* **RECORD EXCERPTS**
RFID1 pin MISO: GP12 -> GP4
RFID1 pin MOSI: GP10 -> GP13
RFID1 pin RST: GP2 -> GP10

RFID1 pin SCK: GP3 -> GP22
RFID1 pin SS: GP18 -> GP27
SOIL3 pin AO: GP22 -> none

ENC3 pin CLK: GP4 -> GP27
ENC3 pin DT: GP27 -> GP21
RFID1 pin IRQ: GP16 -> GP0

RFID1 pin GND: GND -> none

==

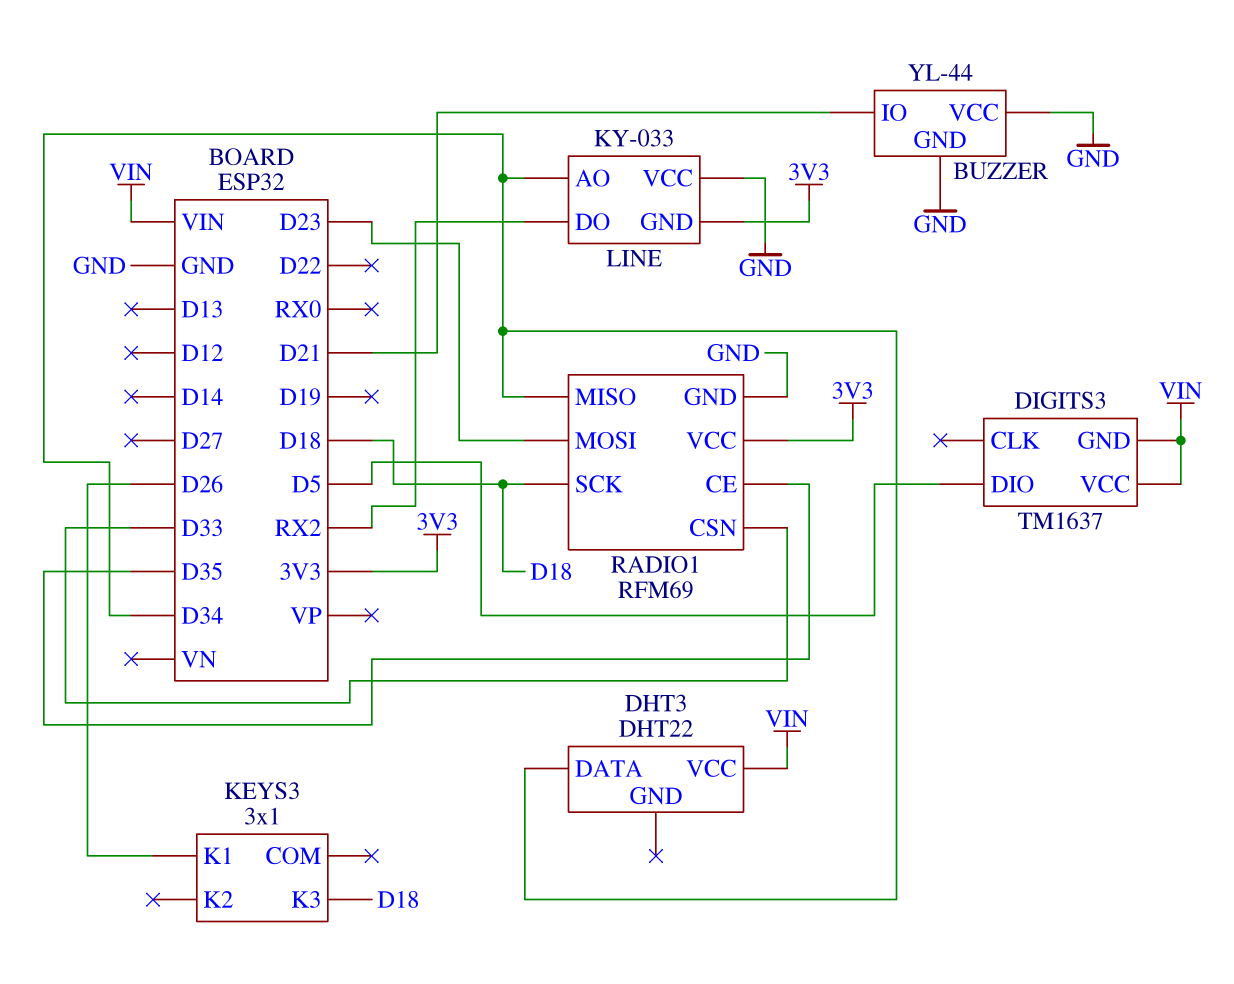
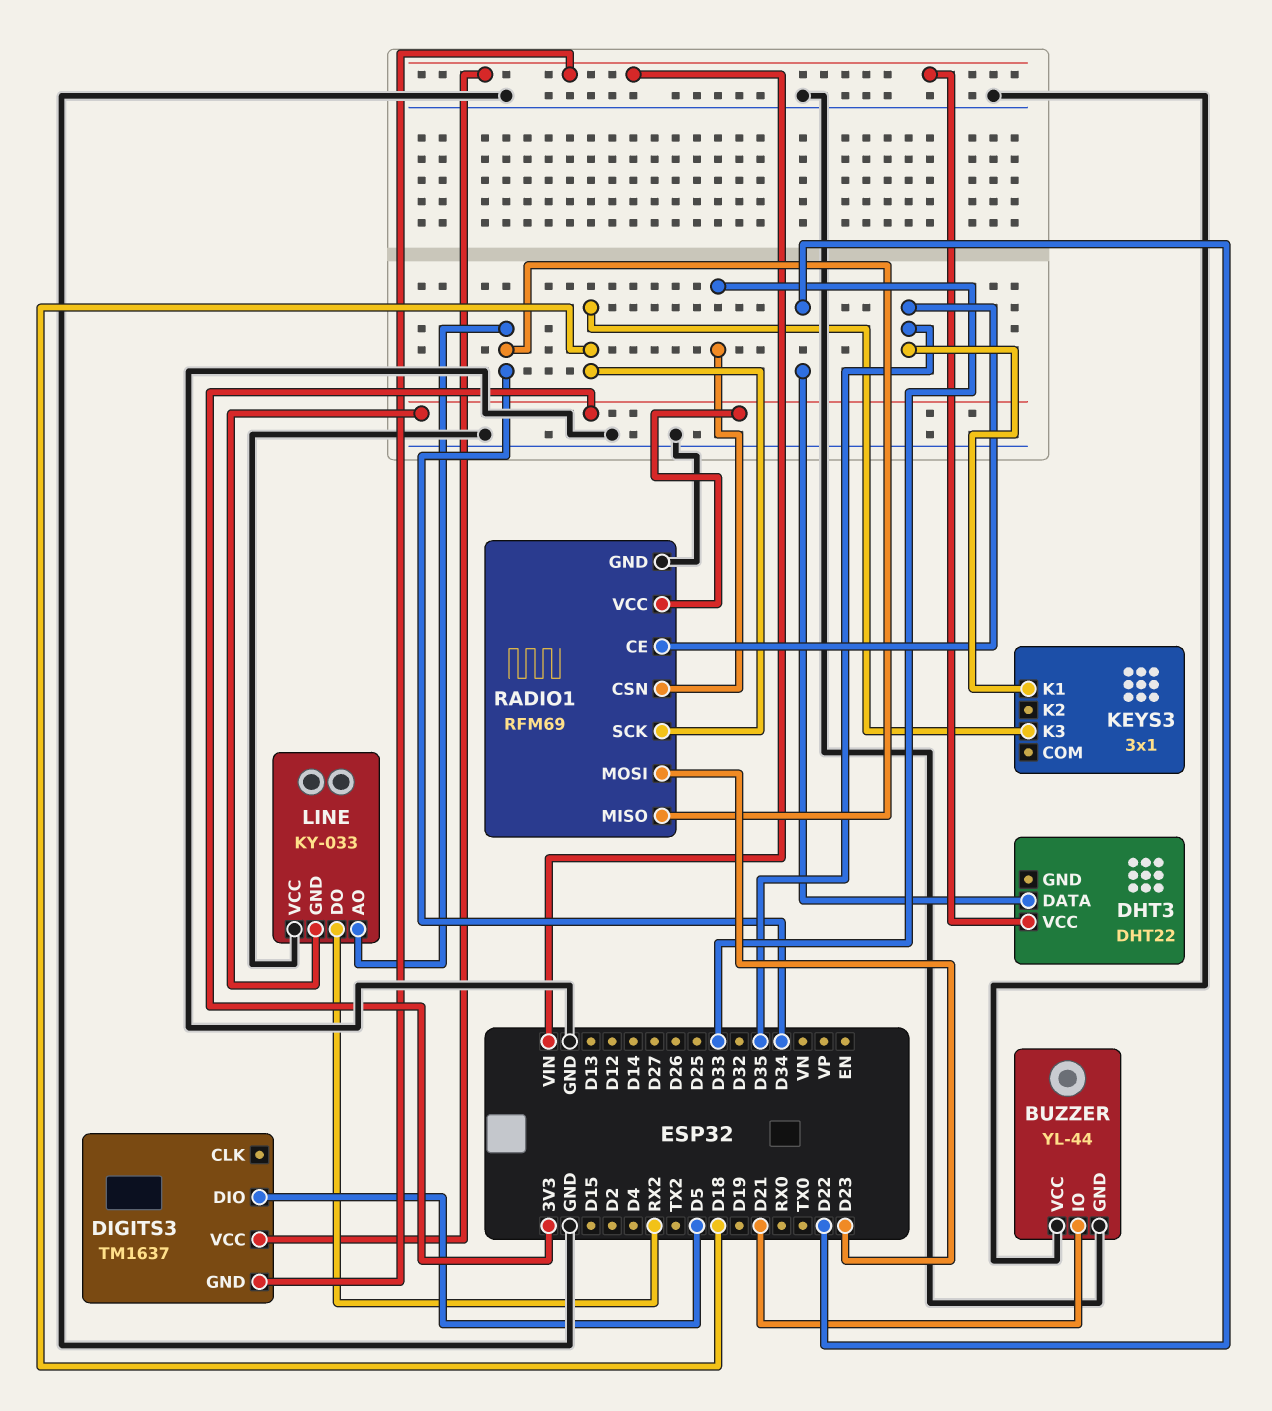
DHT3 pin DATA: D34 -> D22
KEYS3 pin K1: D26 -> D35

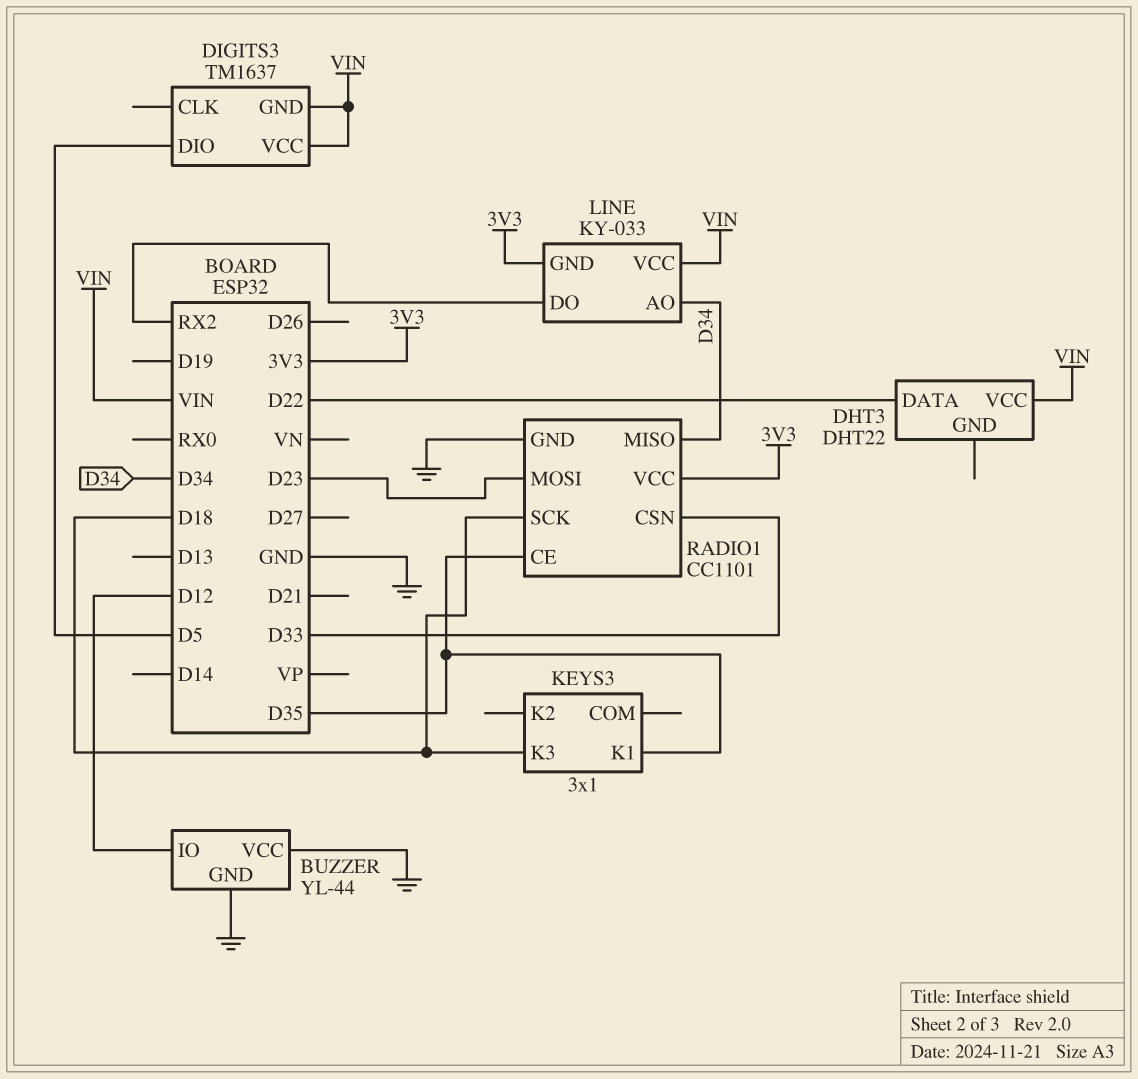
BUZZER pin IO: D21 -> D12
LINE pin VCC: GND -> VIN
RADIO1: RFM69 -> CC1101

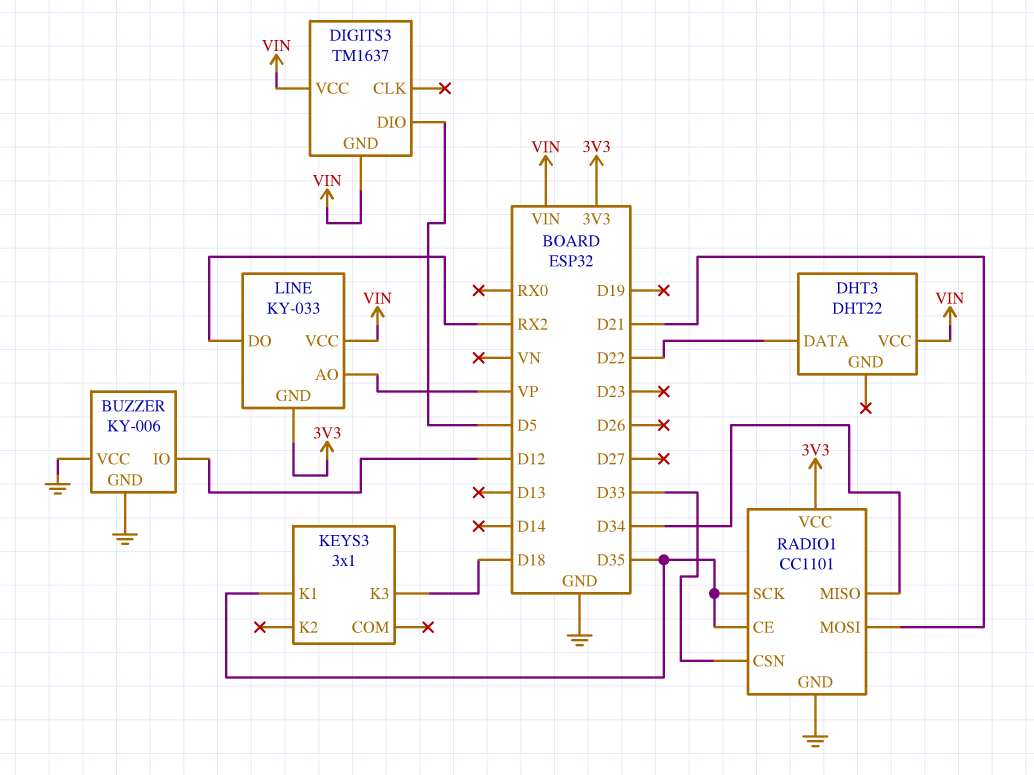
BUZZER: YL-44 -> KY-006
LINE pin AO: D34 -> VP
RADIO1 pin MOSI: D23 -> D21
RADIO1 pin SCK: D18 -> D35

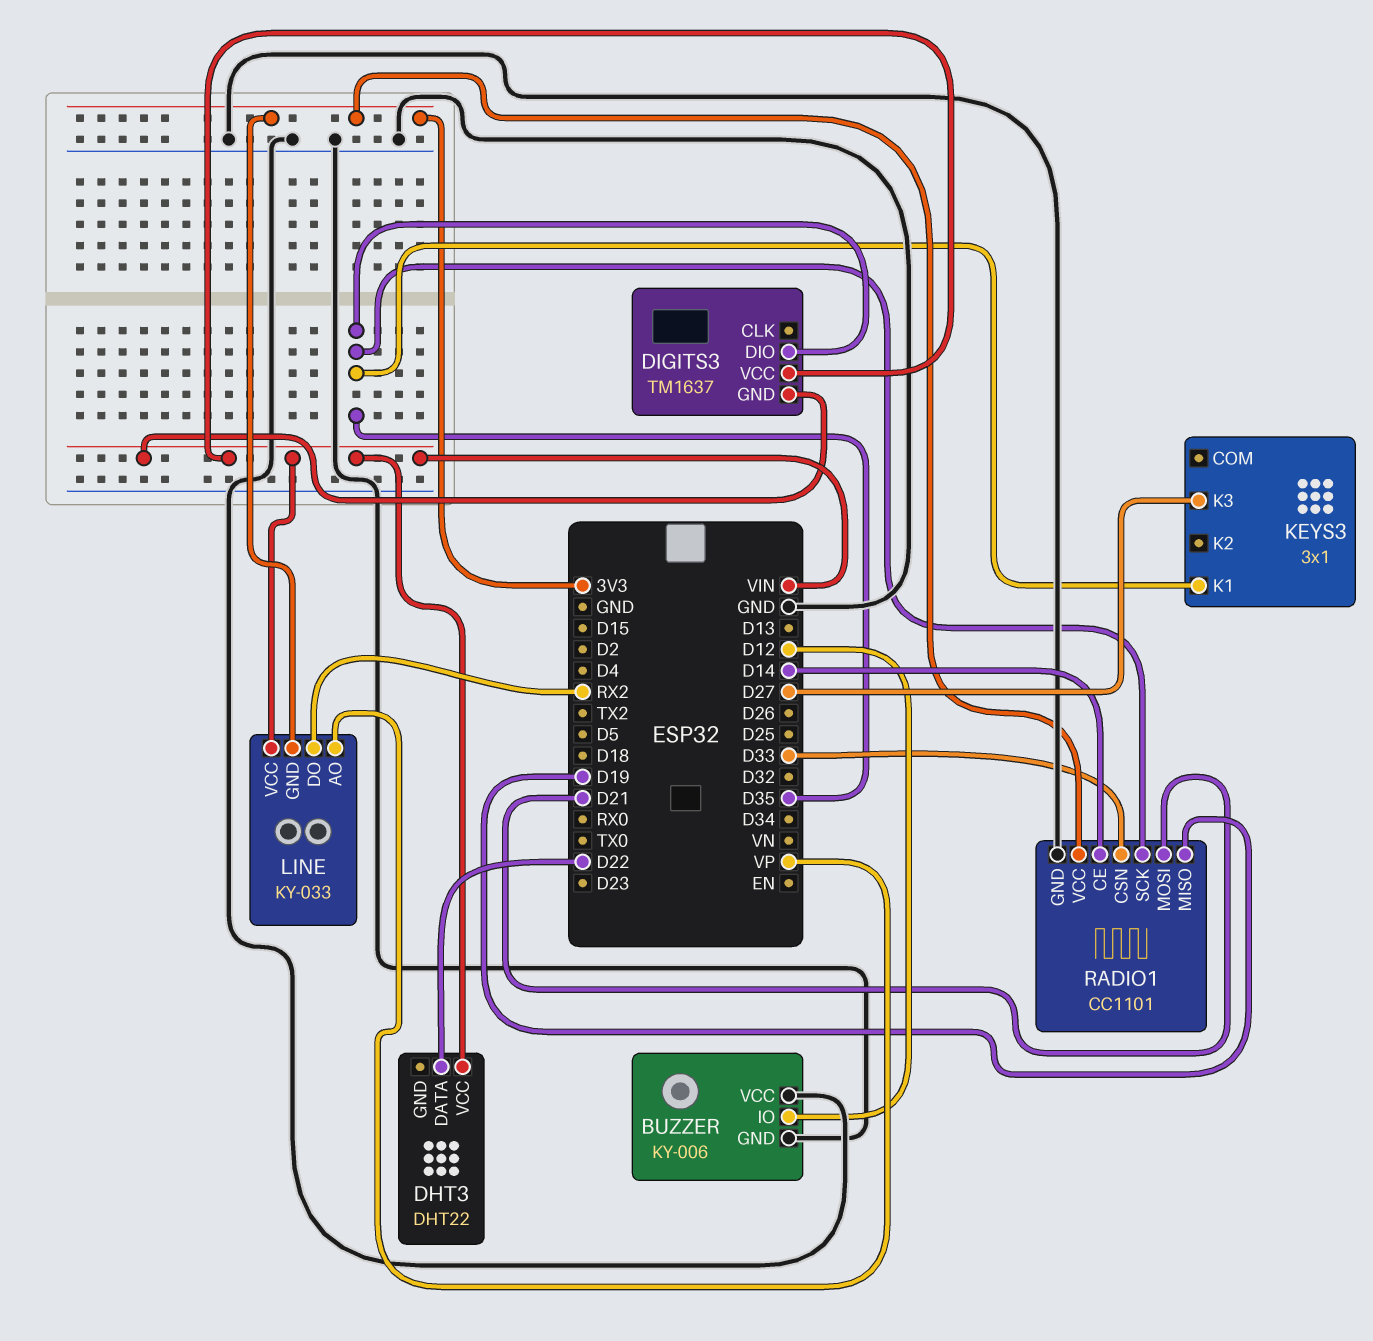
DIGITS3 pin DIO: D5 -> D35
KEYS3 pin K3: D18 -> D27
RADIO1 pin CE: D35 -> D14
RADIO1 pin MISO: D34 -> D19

* **WHAT IS REQUIRED**
From the entries above, extract only the lines running from the one containing "ENC3 pin DT: GP27 -> GP21" through the one containing "RFID1 pin GND: GND -> none", inclusive.

* **RESPONSE TO THE EXERCISE**
ENC3 pin DT: GP27 -> GP21
RFID1 pin IRQ: GP16 -> GP0

RFID1 pin GND: GND -> none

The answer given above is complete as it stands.